About this task:
Go through the material and copy each line in which the word "VBAT" shows up.

Given information:
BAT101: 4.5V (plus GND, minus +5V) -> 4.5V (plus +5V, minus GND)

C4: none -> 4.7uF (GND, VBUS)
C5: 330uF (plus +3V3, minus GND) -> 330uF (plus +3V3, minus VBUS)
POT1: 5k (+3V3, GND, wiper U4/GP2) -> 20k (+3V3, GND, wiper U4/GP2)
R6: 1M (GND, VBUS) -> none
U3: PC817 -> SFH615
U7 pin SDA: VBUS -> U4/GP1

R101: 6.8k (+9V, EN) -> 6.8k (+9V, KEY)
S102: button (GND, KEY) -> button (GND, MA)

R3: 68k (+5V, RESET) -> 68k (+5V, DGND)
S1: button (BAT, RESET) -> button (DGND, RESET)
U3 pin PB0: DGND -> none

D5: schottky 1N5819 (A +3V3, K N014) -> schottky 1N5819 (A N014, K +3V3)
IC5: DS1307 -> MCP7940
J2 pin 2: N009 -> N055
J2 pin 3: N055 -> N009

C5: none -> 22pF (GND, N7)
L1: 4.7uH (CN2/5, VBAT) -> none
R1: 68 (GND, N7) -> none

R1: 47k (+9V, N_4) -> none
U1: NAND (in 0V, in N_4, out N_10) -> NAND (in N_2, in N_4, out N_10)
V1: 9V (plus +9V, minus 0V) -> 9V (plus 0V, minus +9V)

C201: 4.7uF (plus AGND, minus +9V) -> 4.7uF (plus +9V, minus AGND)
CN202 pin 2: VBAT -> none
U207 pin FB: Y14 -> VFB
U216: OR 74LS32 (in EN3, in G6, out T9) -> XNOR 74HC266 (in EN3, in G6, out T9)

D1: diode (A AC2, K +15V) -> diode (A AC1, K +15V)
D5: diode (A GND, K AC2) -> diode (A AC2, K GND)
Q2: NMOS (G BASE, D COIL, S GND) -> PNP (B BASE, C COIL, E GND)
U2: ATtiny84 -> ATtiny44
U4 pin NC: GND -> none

Solution to the exercise:
L1: 4.7uH (CN2/5, VBAT) -> none
CN202 pin 2: VBAT -> none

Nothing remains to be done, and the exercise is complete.